There is one span to output from the data below: the lines starting at the line with "purple brick C1" and ending at the line with "none -> blue brick G1:J2 level 1". Output it exactly, ends included, nothing more.

**Data**
★ ★ ★ ★ ★

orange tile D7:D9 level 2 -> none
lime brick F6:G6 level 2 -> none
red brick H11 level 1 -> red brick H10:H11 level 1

★ ★ ★ ★ ★

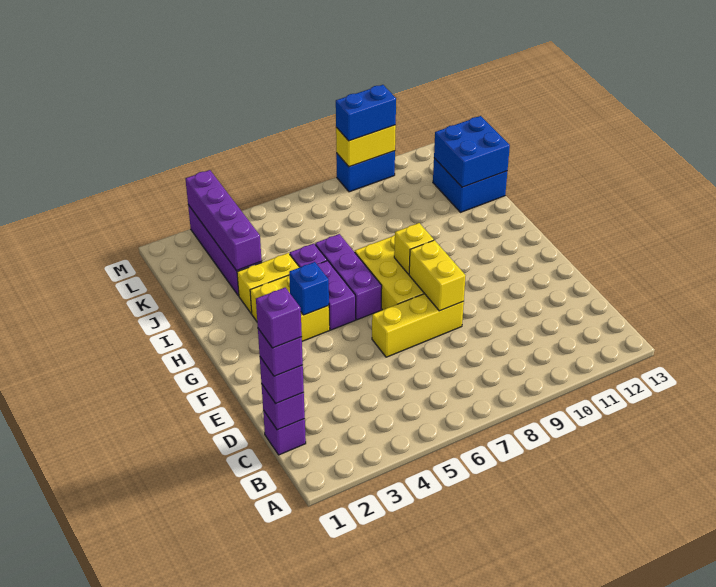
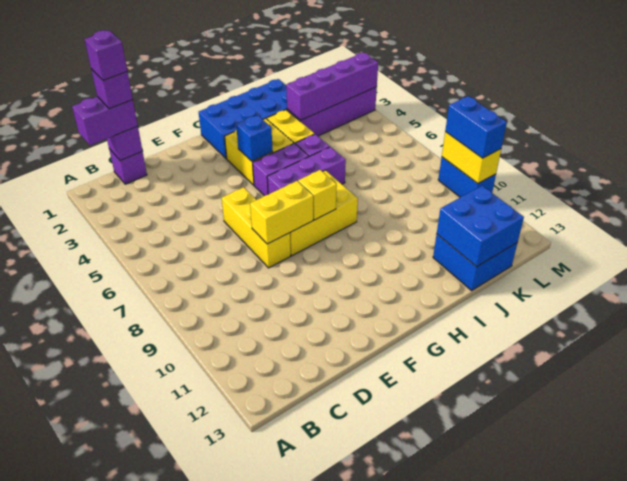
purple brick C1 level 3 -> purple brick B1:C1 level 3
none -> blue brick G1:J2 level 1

★ ★ ★ ★ ★

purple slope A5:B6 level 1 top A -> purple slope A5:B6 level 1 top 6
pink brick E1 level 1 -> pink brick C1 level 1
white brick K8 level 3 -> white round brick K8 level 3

★ ★ ★ ★ ★

**Solution for this exercise**
purple brick C1 level 3 -> purple brick B1:C1 level 3
none -> blue brick G1:J2 level 1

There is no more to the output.